━━━━━ MATERIAL PROVIDED ━━━━━

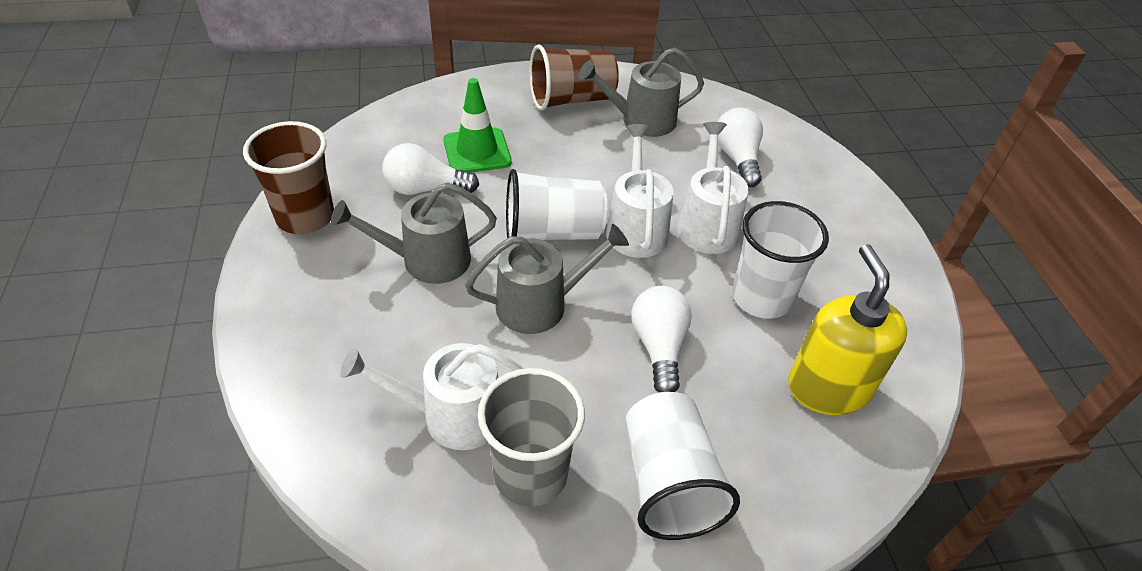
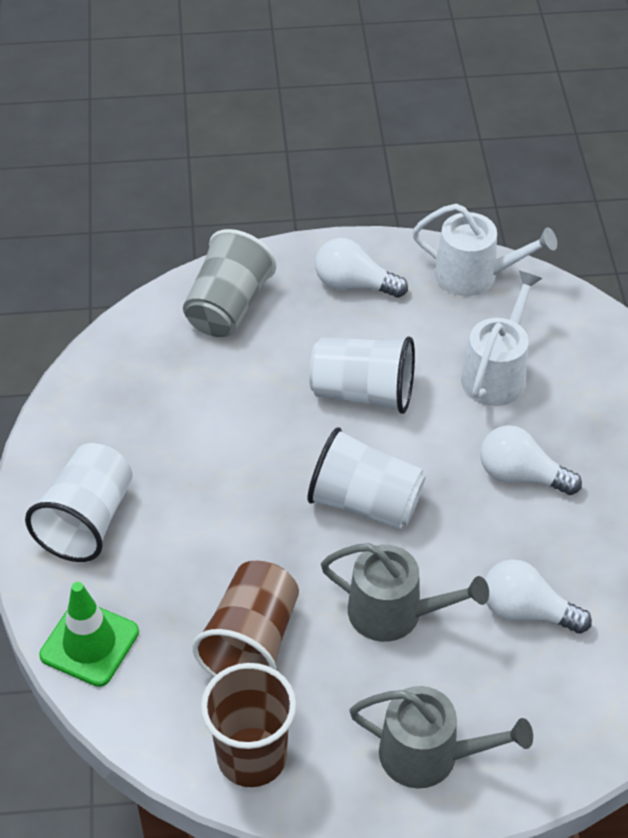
grey watering can: 3 -> 2
white watering can: 3 -> 2
yellow soap dispenser: 1 -> 0

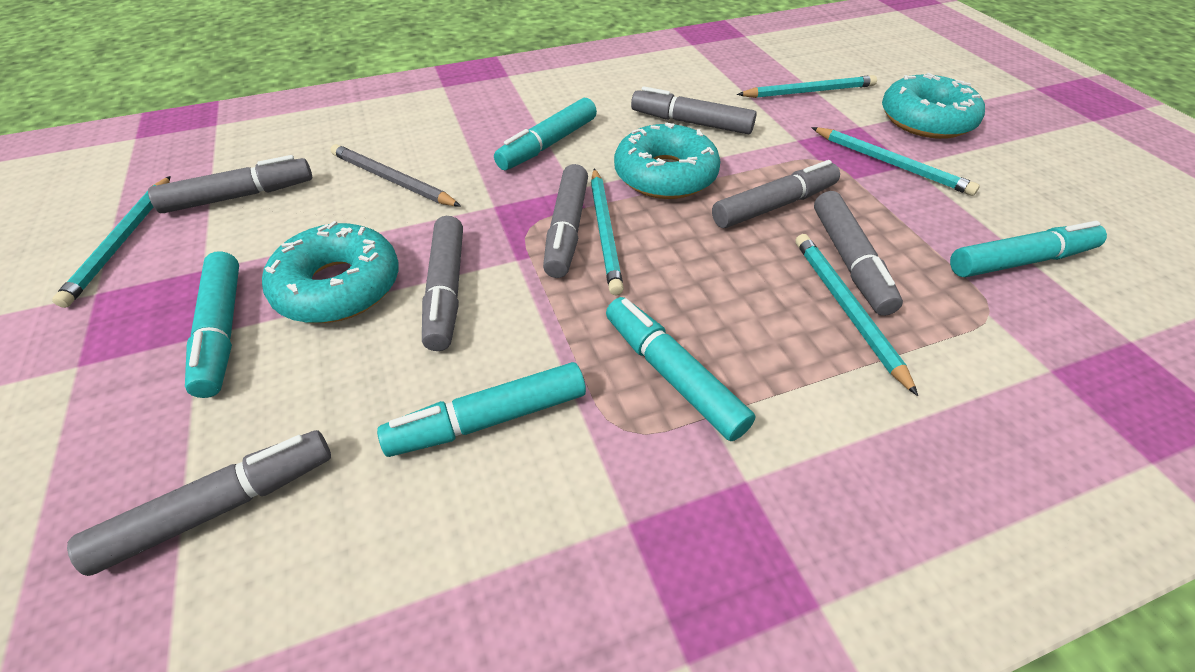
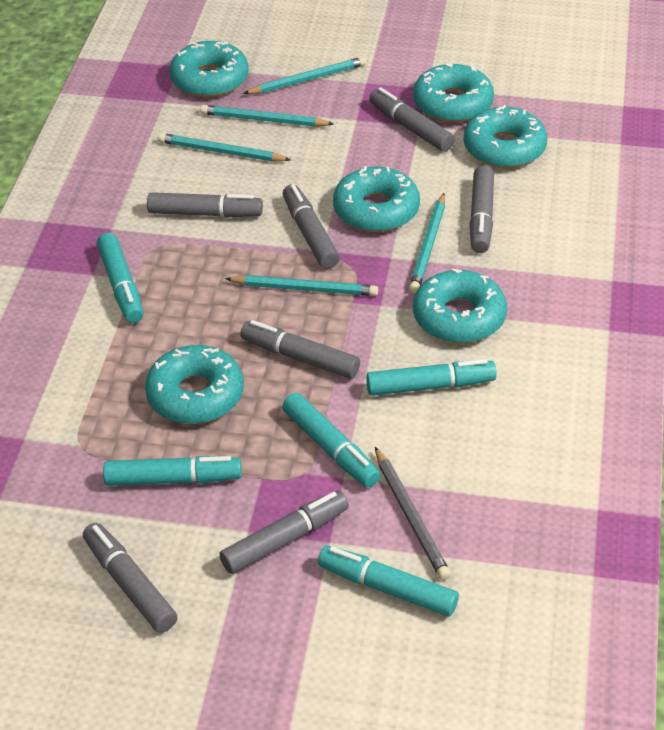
turquoise donut: 3 -> 6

━━━━━

§ WHAT YOU ARE ASKED TO DO: Please reproduce the listing exactly, leaving out any pictures.

§ EXERCISE RESPONSE:
grey watering can: 3 -> 2
white watering can: 3 -> 2
yellow soap dispenser: 1 -> 0

turquoise donut: 3 -> 6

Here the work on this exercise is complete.